Modification records
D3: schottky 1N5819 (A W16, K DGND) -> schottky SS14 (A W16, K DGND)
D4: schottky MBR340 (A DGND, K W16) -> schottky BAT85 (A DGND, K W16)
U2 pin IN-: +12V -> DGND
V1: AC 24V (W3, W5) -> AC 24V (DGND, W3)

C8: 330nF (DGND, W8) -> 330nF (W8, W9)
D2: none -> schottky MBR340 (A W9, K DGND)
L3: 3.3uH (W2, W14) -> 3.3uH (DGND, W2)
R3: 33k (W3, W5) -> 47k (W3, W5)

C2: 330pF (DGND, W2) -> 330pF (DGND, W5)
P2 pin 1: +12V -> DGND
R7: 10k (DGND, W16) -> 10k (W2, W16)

==

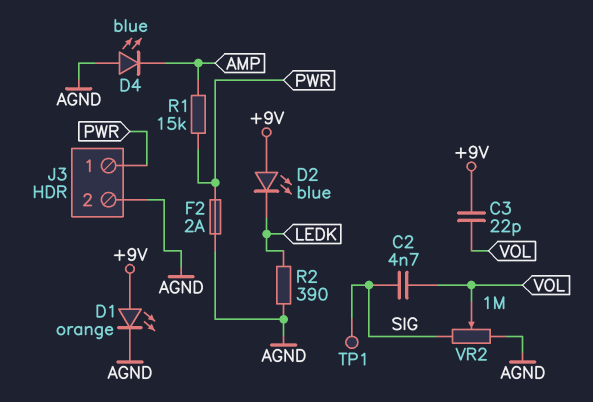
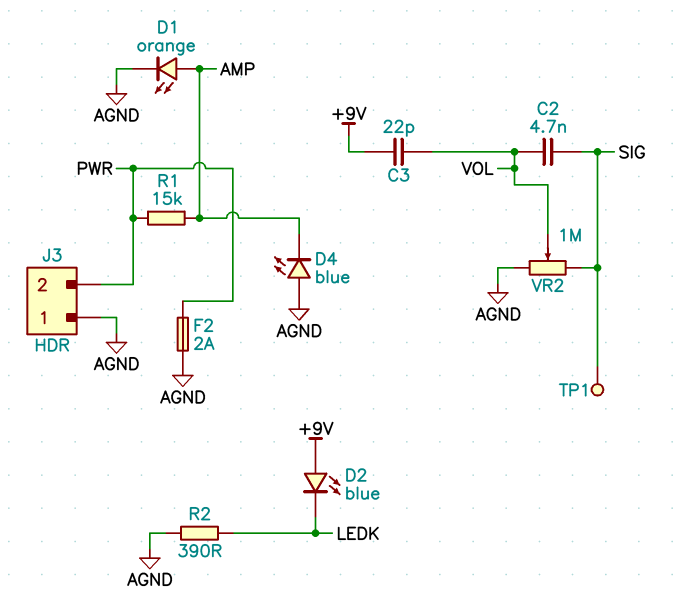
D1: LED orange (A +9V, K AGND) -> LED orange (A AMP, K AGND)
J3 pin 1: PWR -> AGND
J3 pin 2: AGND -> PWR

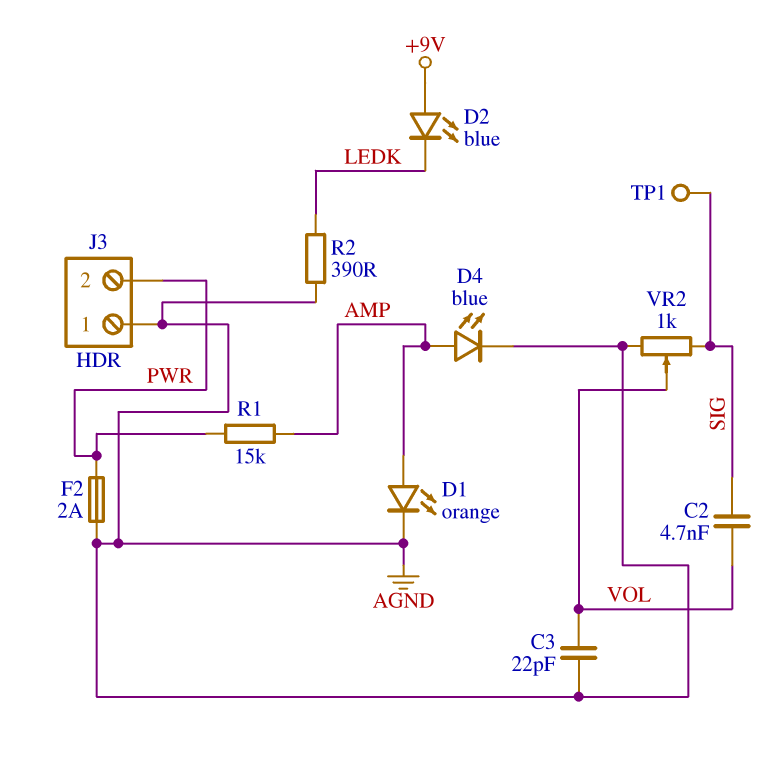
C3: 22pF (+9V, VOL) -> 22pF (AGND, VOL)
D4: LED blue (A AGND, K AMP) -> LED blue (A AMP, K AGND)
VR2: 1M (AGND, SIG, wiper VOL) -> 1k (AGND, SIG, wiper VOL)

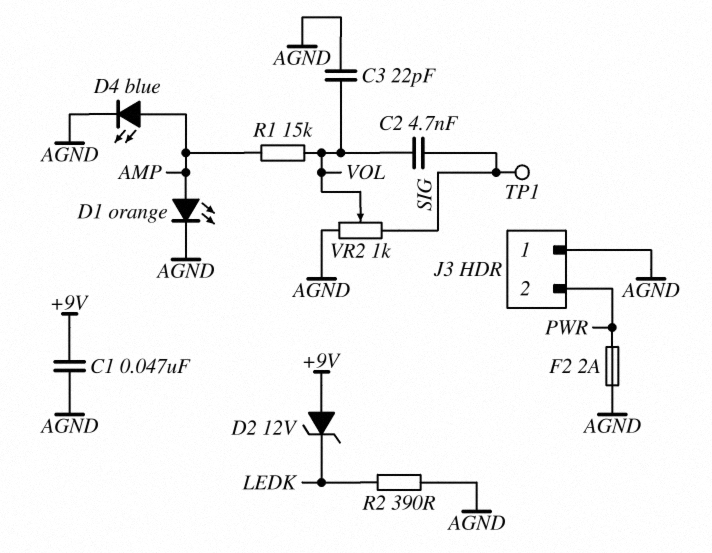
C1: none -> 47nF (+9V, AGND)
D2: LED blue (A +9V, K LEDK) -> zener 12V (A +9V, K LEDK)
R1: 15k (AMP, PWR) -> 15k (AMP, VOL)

...

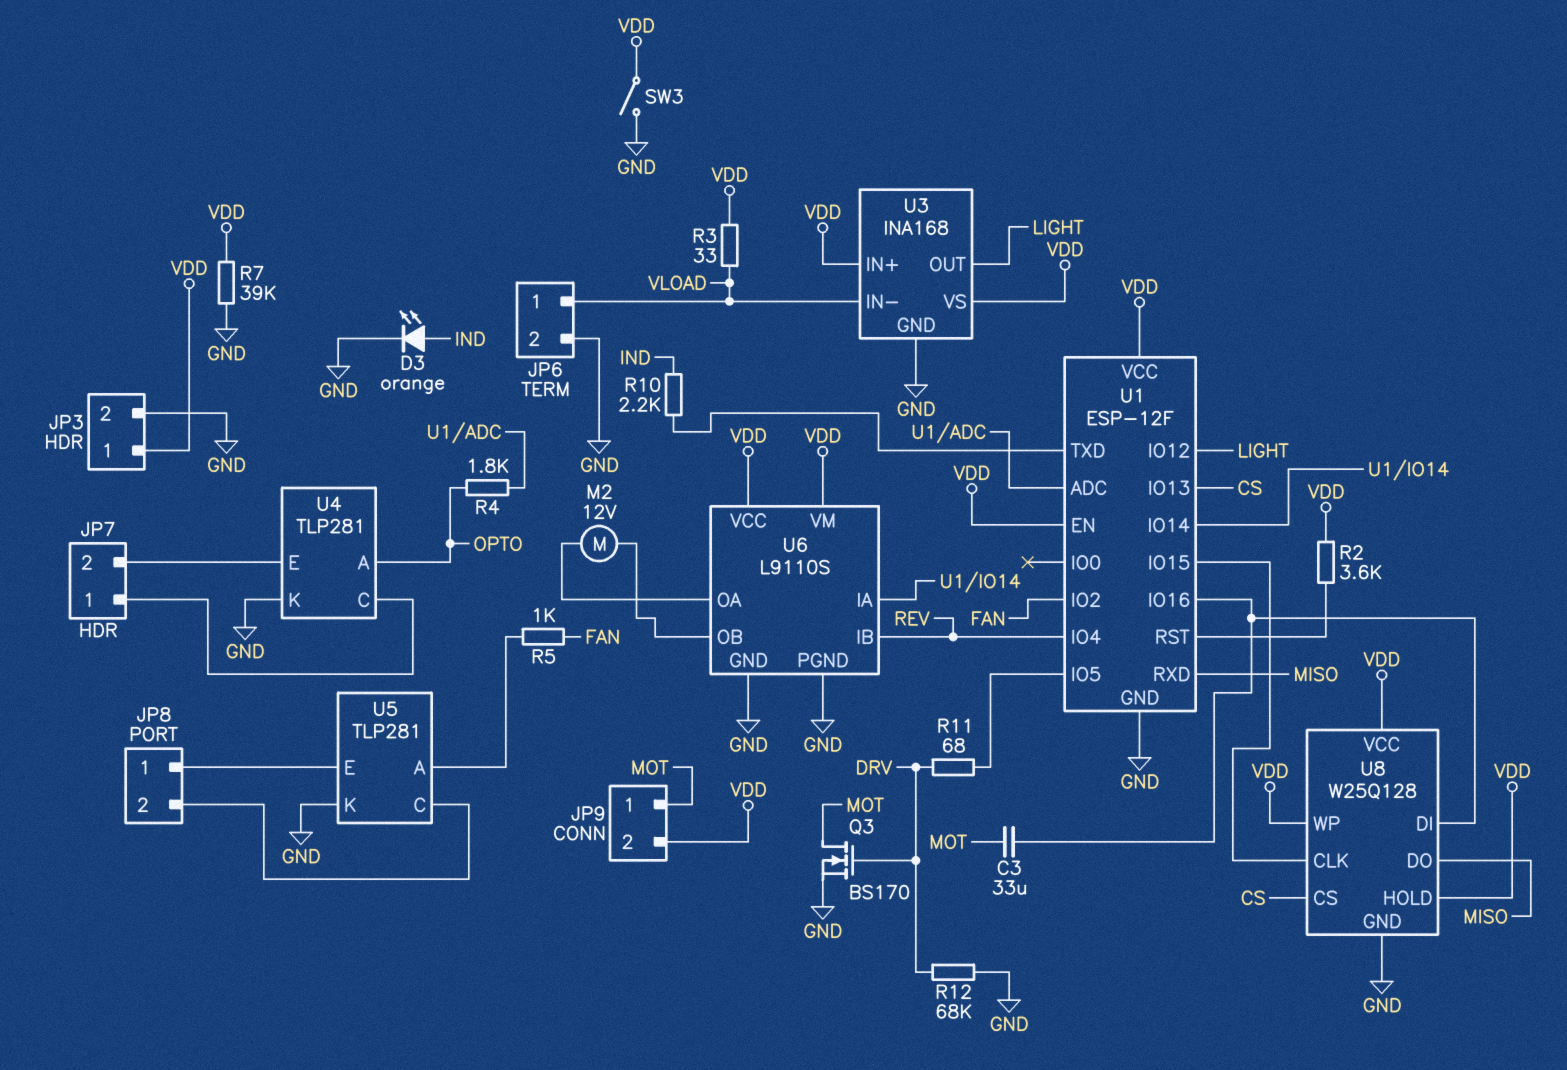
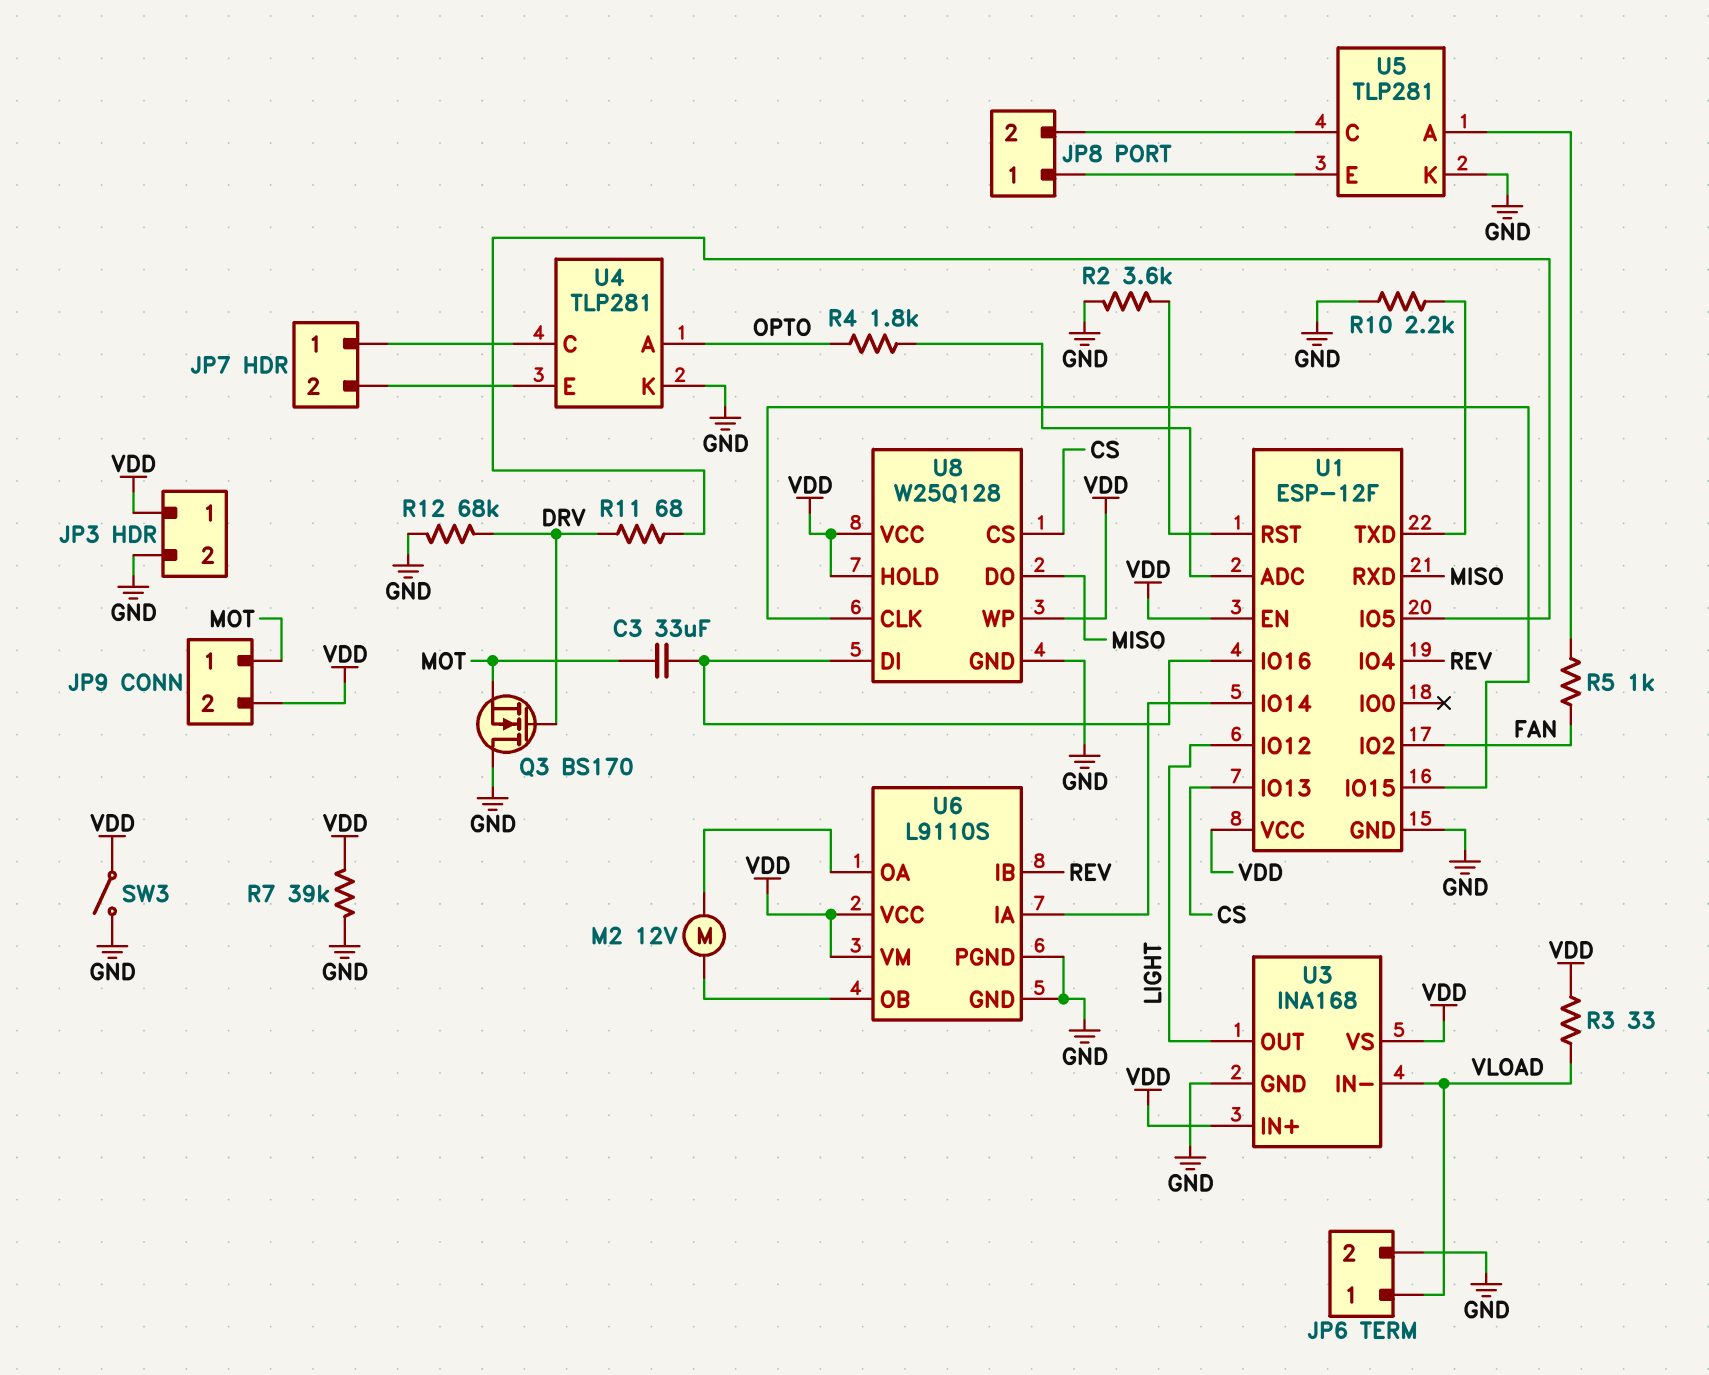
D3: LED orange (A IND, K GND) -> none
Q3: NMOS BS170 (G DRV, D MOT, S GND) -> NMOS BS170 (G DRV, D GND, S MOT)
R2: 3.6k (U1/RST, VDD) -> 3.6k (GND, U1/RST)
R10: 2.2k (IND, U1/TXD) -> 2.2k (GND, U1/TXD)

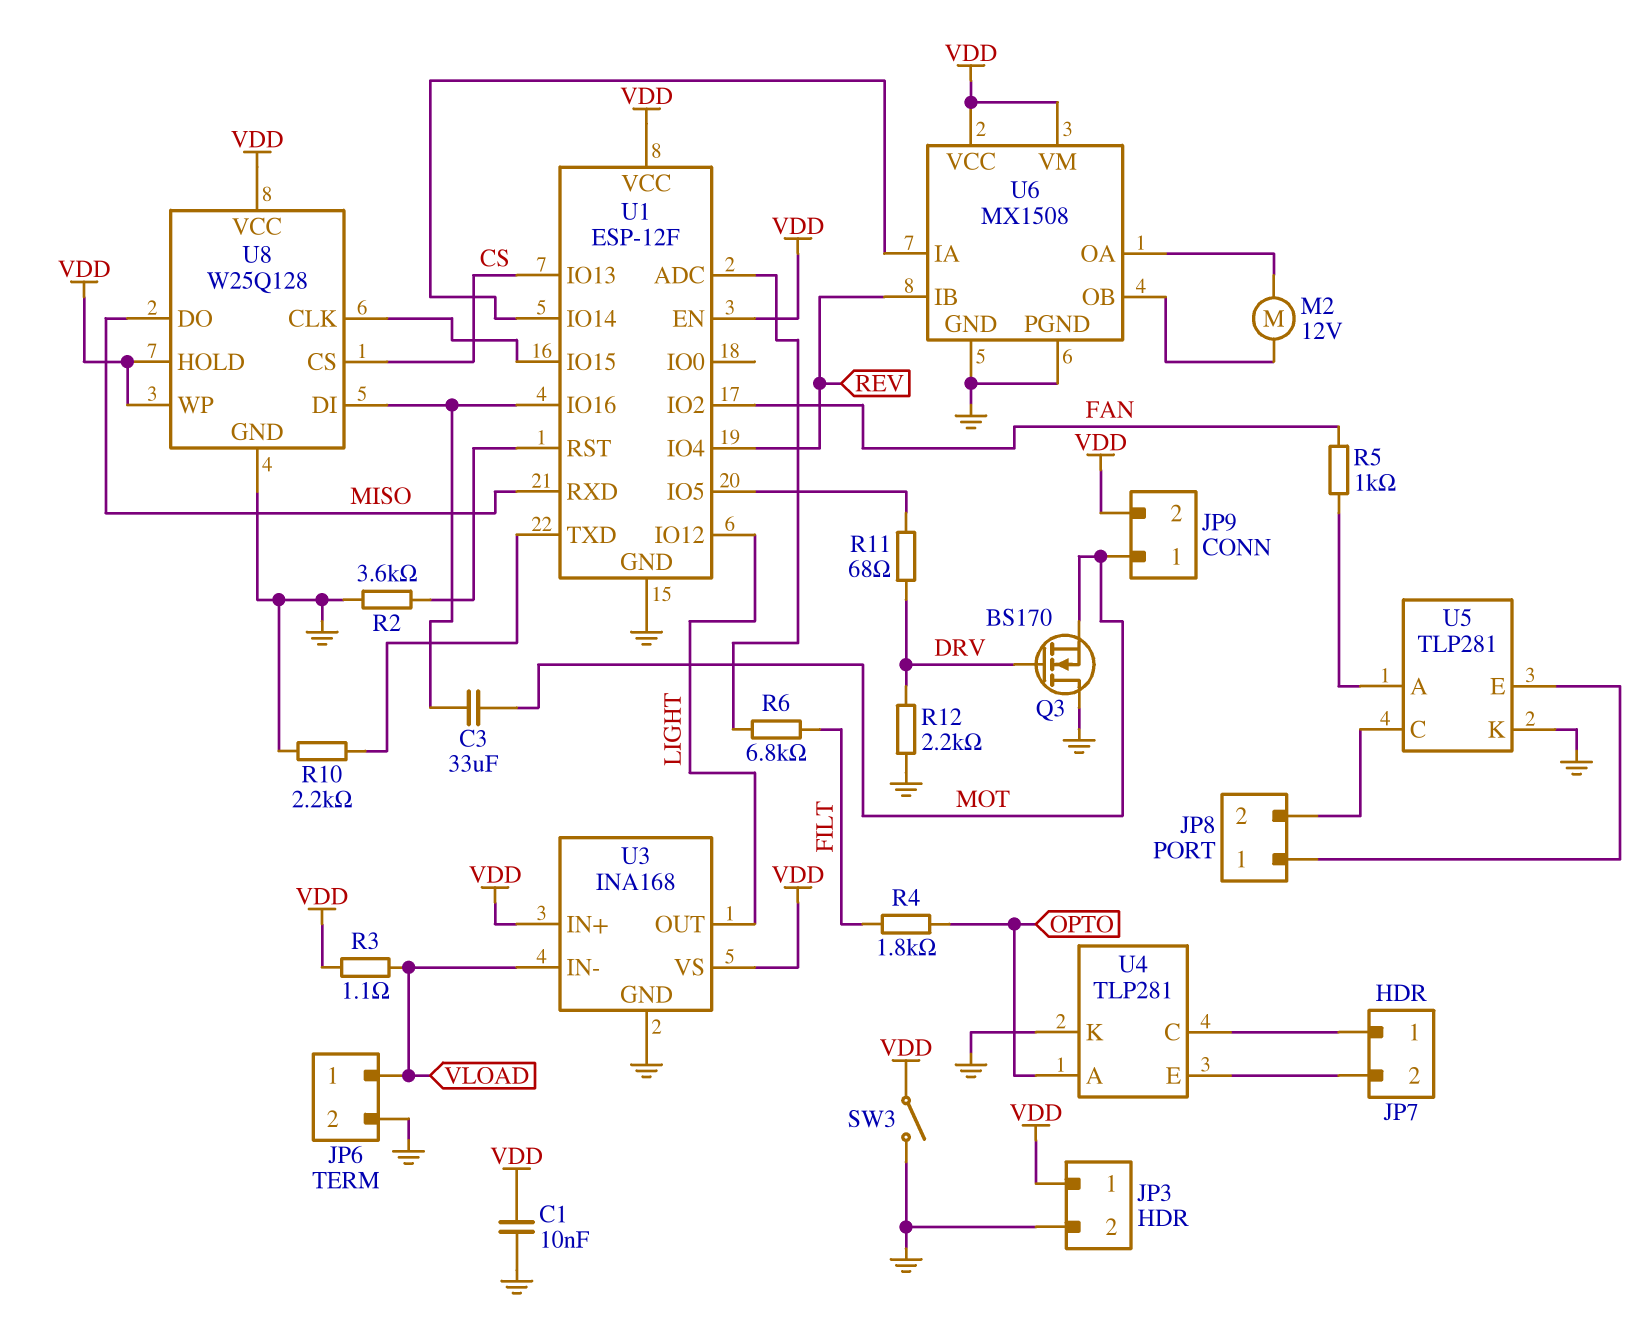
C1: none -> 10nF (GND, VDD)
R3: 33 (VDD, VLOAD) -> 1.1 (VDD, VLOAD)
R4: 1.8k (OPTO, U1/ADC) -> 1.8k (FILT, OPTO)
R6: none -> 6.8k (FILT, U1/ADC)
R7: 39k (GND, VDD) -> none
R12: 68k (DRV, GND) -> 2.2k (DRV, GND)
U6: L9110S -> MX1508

What the task requires:
In the entries above, which lines hold the word "AGND"? Copy them out.

Response:
D1: LED orange (A +9V, K AGND) -> LED orange (A AMP, K AGND)
J3 pin 1: PWR -> AGND
J3 pin 2: AGND -> PWR
C3: 22pF (+9V, VOL) -> 22pF (AGND, VOL)
D4: LED blue (A AGND, K AMP) -> LED blue (A AMP, K AGND)
VR2: 1M (AGND, SIG, wiper VOL) -> 1k (AGND, SIG, wiper VOL)
C1: none -> 47nF (+9V, AGND)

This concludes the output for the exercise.